** Opening MATERIAL PROVIDED block **

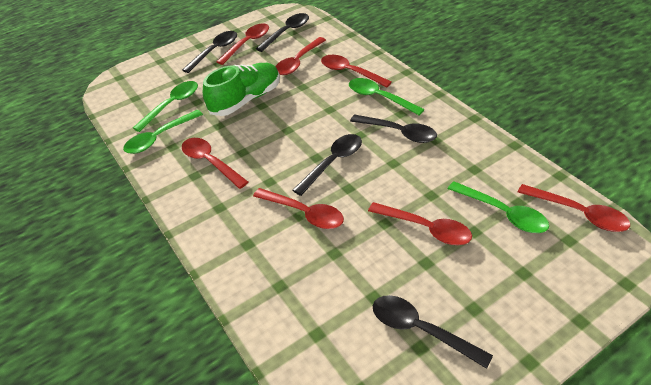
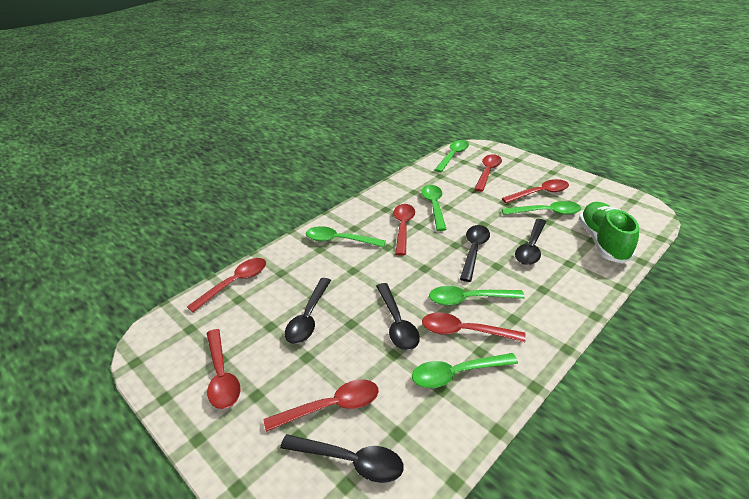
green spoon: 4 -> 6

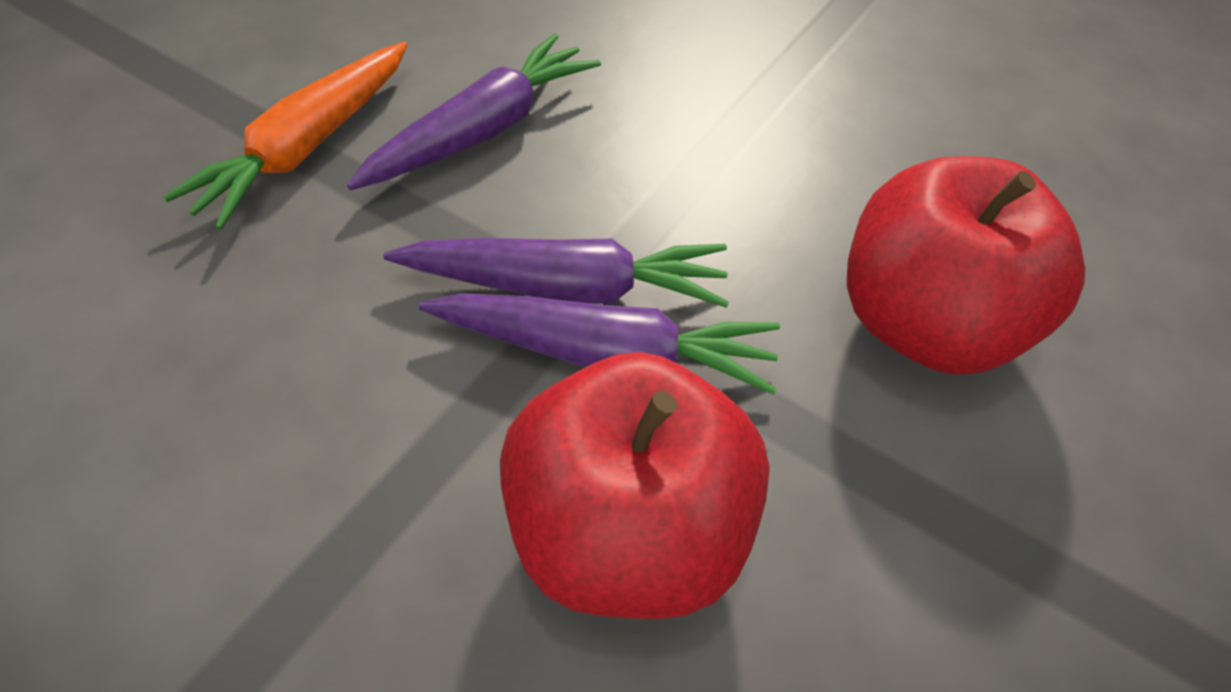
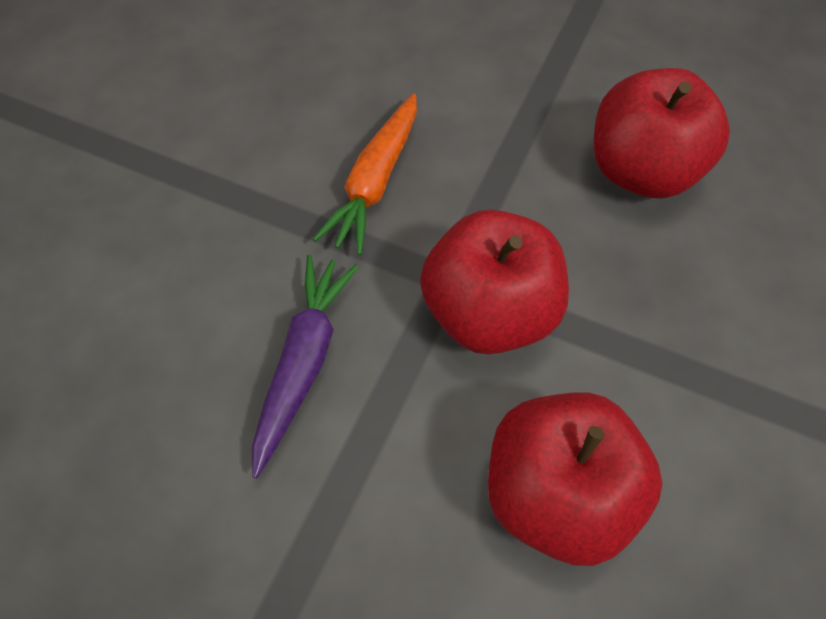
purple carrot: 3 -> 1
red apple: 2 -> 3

** Closing MATERIAL PROVIDED block **
** Opening MATERIAL PROVIDED block **

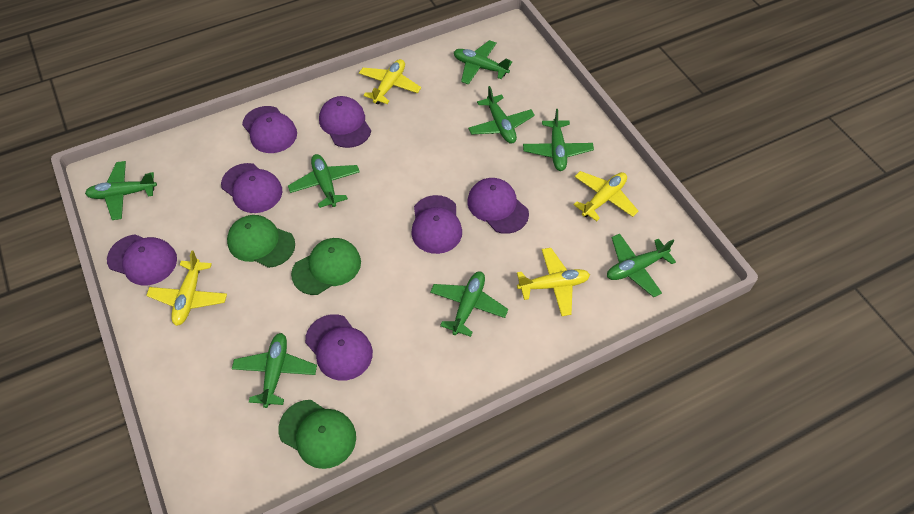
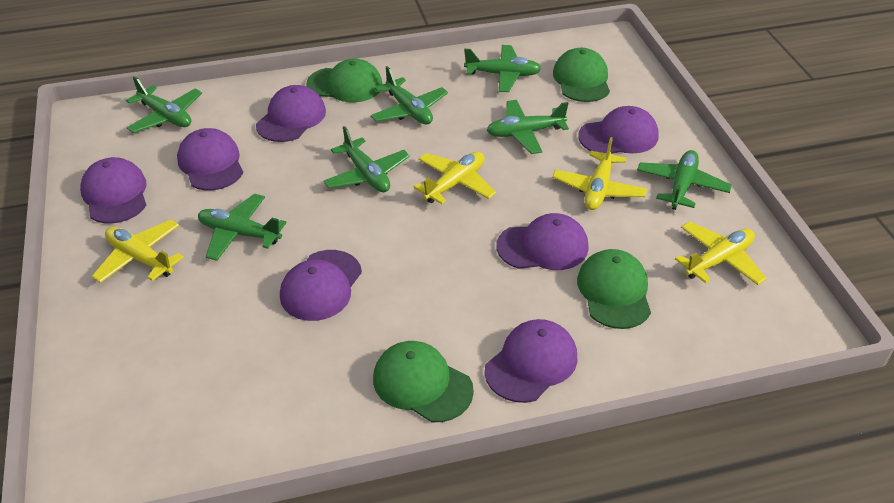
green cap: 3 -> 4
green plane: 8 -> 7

** Closing MATERIAL PROVIDED block **

TO DO - Check the material above line by line, and give only the number of lines holding the string "green".

RESPONSE AREA - 3